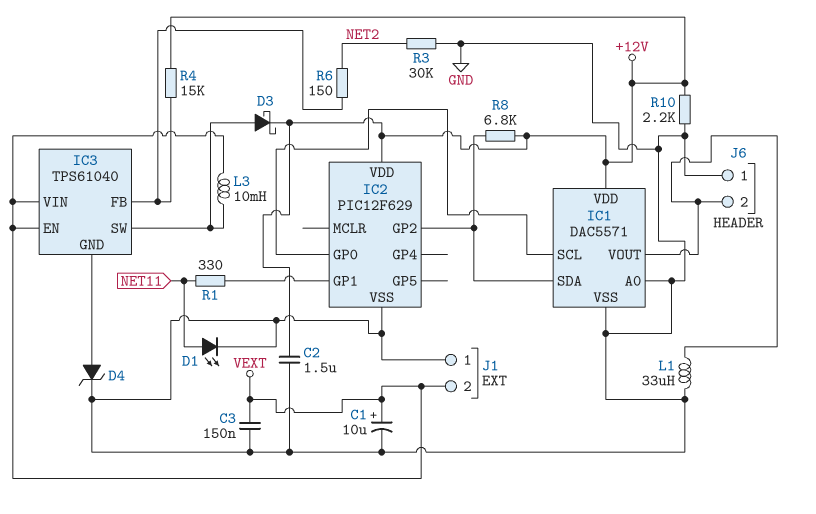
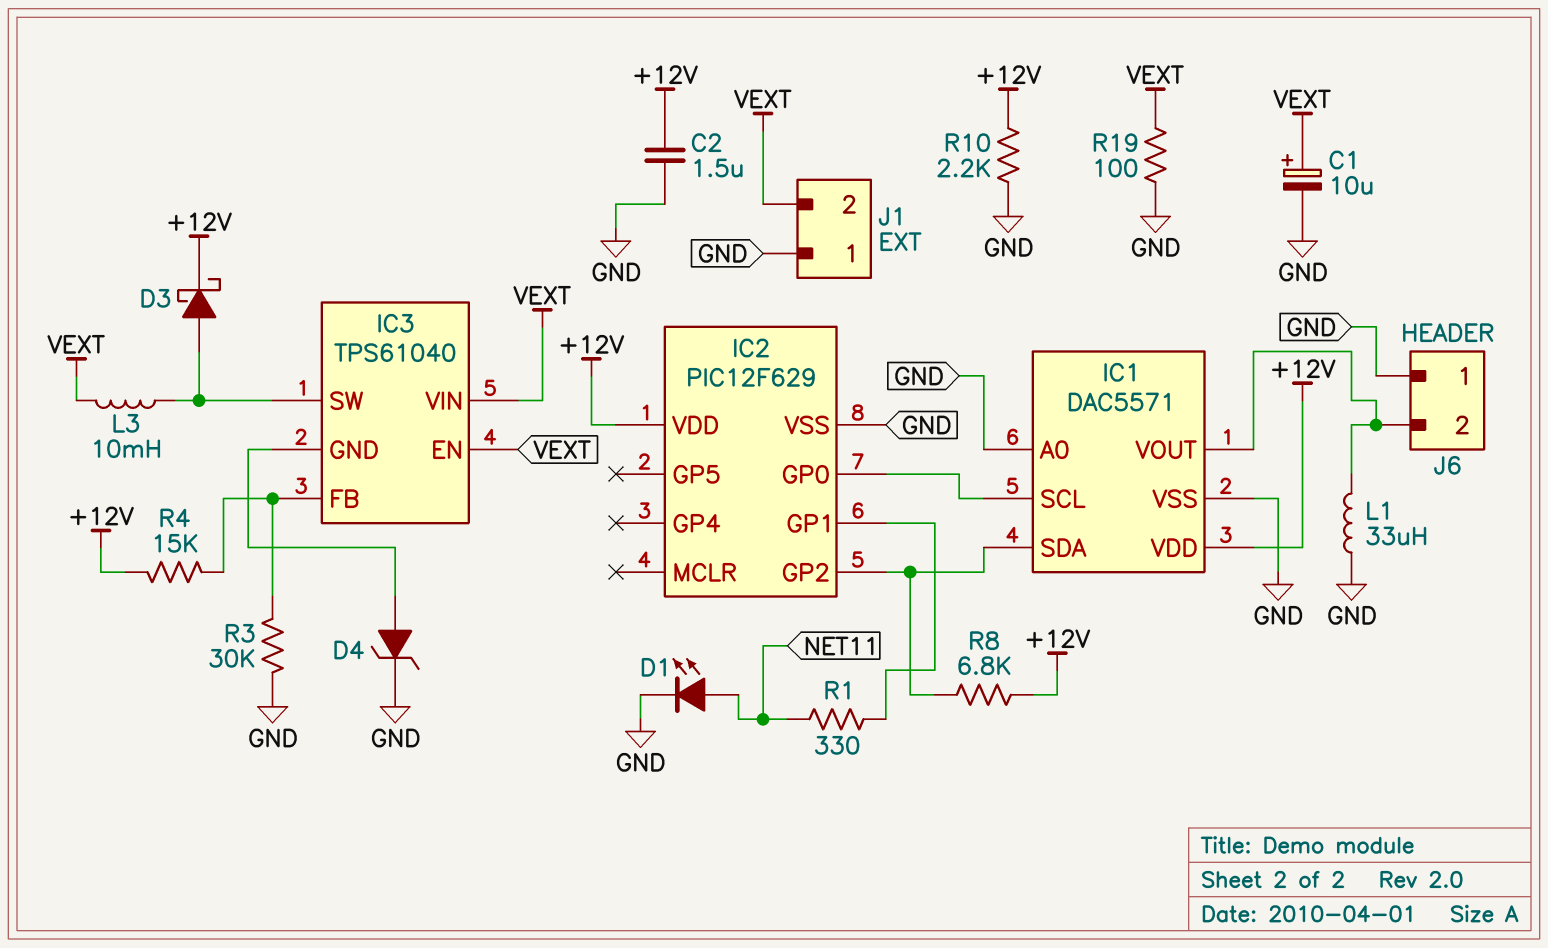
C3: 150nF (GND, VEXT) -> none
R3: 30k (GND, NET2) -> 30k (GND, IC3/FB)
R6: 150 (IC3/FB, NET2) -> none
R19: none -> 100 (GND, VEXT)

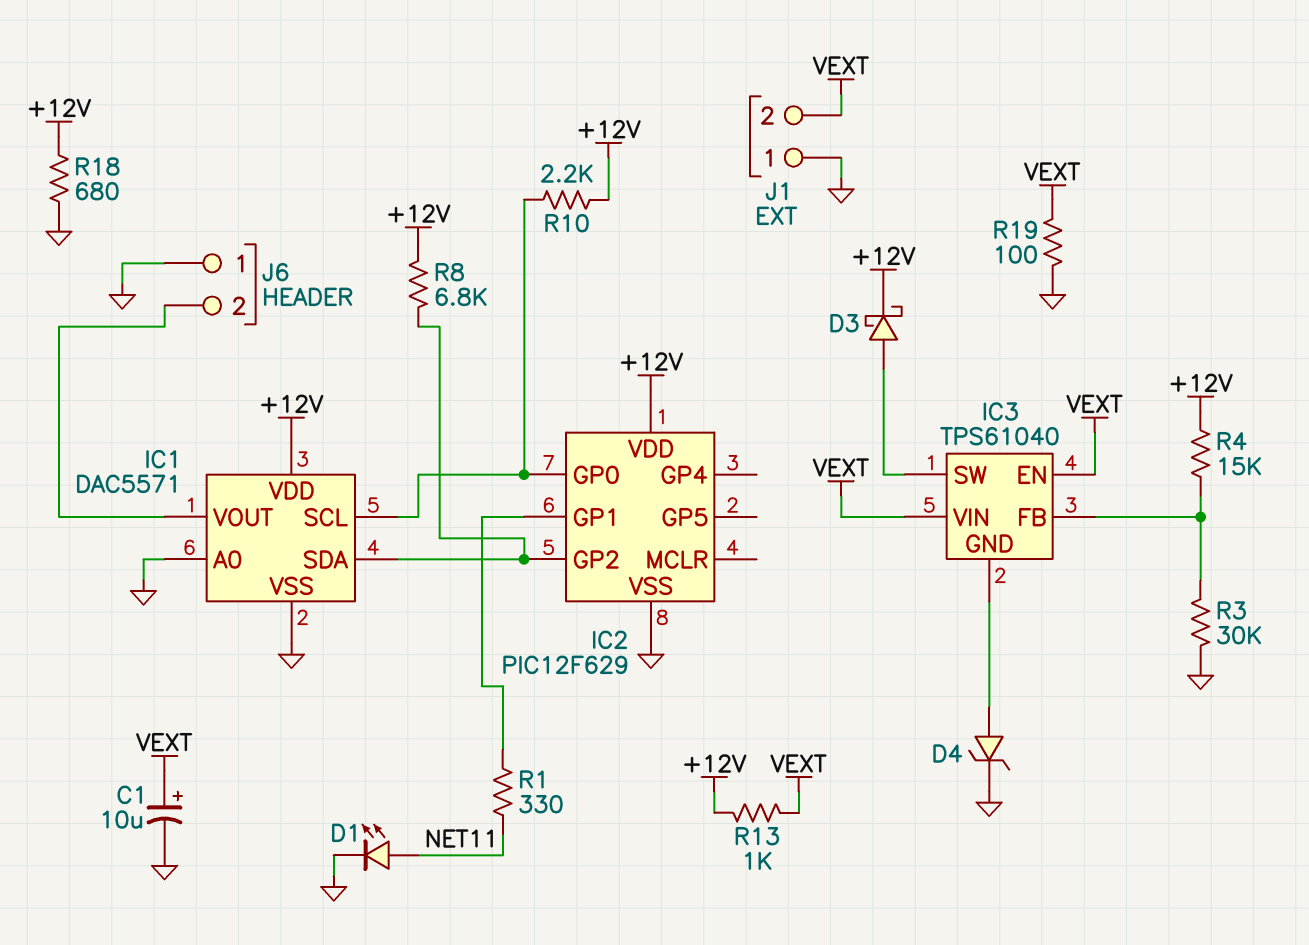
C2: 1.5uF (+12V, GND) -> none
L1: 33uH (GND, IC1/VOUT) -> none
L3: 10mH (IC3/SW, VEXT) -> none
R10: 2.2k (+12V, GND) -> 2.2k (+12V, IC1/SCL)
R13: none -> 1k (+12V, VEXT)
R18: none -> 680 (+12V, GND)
---
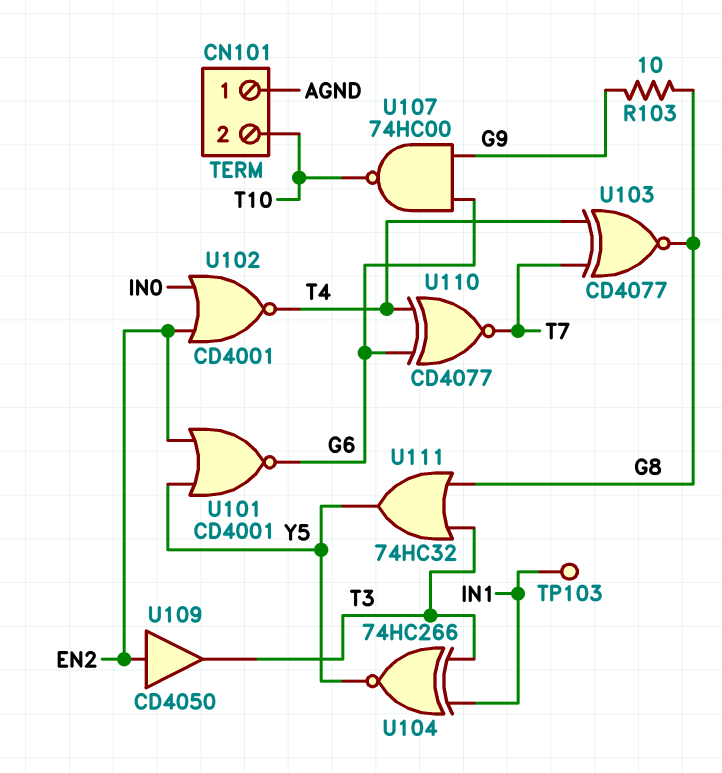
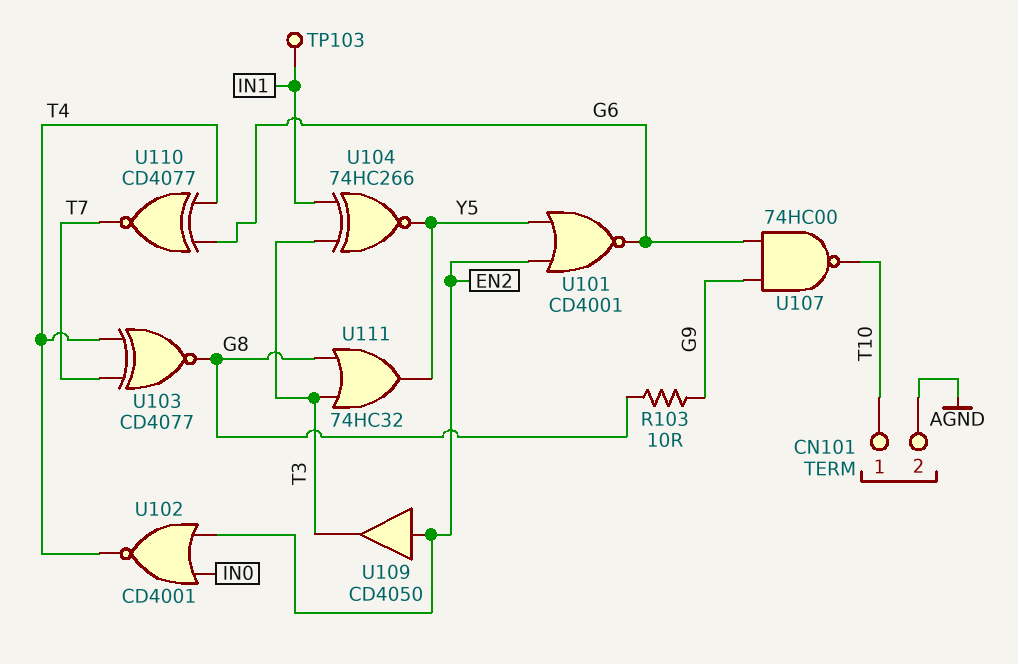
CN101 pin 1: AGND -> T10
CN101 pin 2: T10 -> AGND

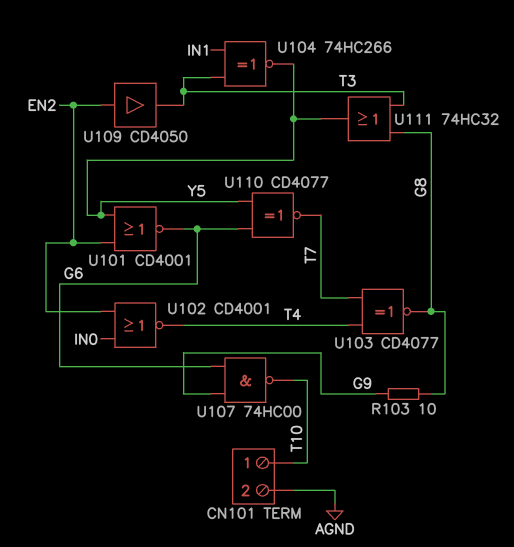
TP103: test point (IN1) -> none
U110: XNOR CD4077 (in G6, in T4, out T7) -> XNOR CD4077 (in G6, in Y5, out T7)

TRY IT: Return all lines of the material that have "AGND" in them.

FINISHED EXERCISE:
CN101 pin 1: AGND -> T10
CN101 pin 2: T10 -> AGND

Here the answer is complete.